# EXERCISE DETAILS
The entries are to be duplicated exactly, though any picture in them must be omitted.

◇ ◇ ◇ ◇ ◇ ◇ ◇

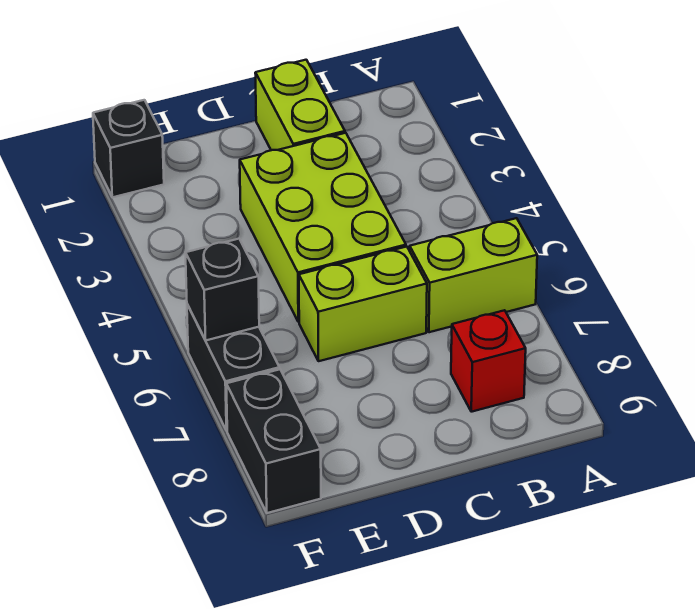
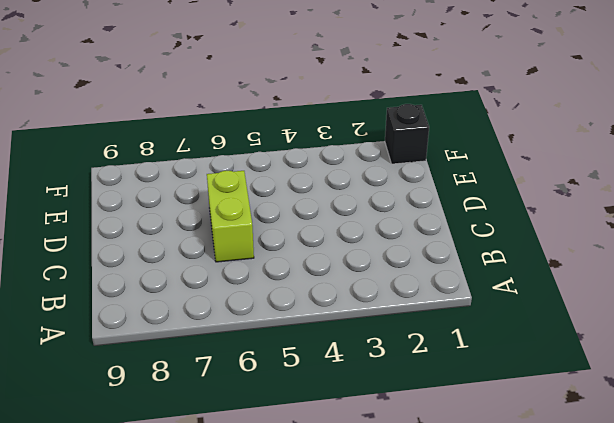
none -> lime brick A6:B6 level 1
none -> red brick B8 level 1

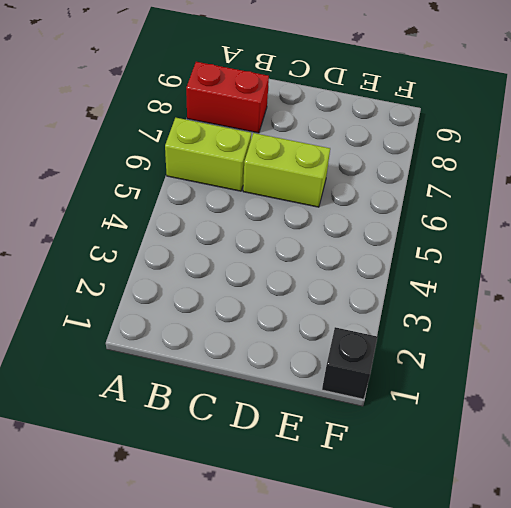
red brick A8:B8 level 1 -> red brick B8 level 1
none -> lime brick C1:C2 level 1
none -> lime brick C3:D5 level 1

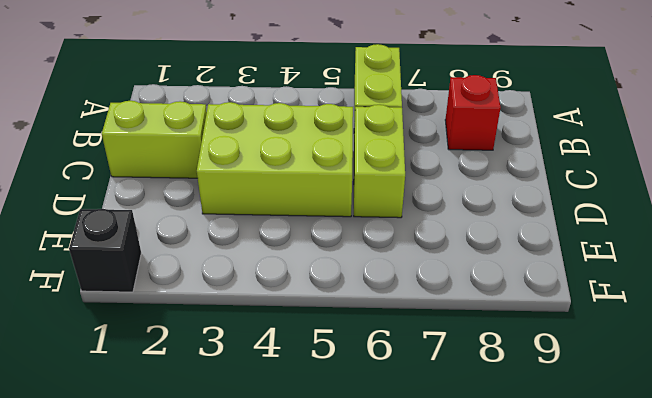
none -> black brick F6:F7 level 1
none -> black brick F8:F9 level 1

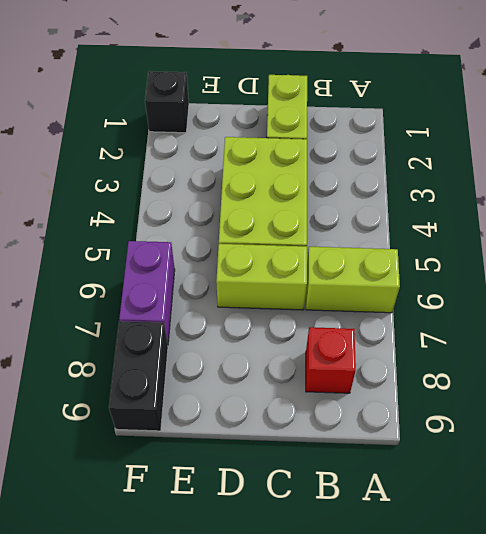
purple brick F6:F7 level 1 -> black brick F6:F7 level 1
none -> black brick F6 level 2

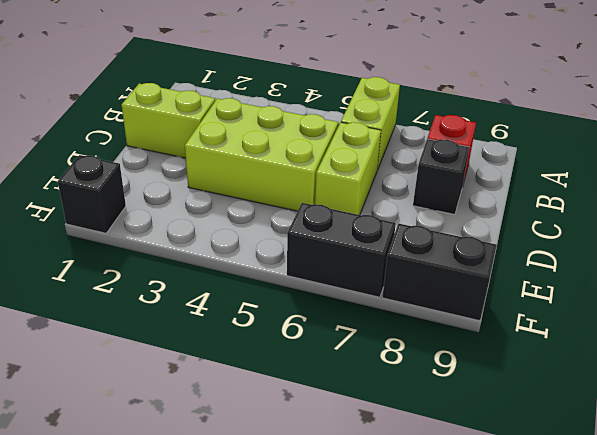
black brick C8 level 1 -> black brick F6 level 2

◇ ◇ ◇ ◇ ◇ ◇ ◇

# WRITTEN ANSWER
none -> lime brick A6:B6 level 1
none -> red brick B8 level 1

red brick A8:B8 level 1 -> red brick B8 level 1
none -> lime brick C1:C2 level 1
none -> lime brick C3:D5 level 1

none -> black brick F6:F7 level 1
none -> black brick F8:F9 level 1

purple brick F6:F7 level 1 -> black brick F6:F7 level 1
none -> black brick F6 level 2

black brick C8 level 1 -> black brick F6 level 2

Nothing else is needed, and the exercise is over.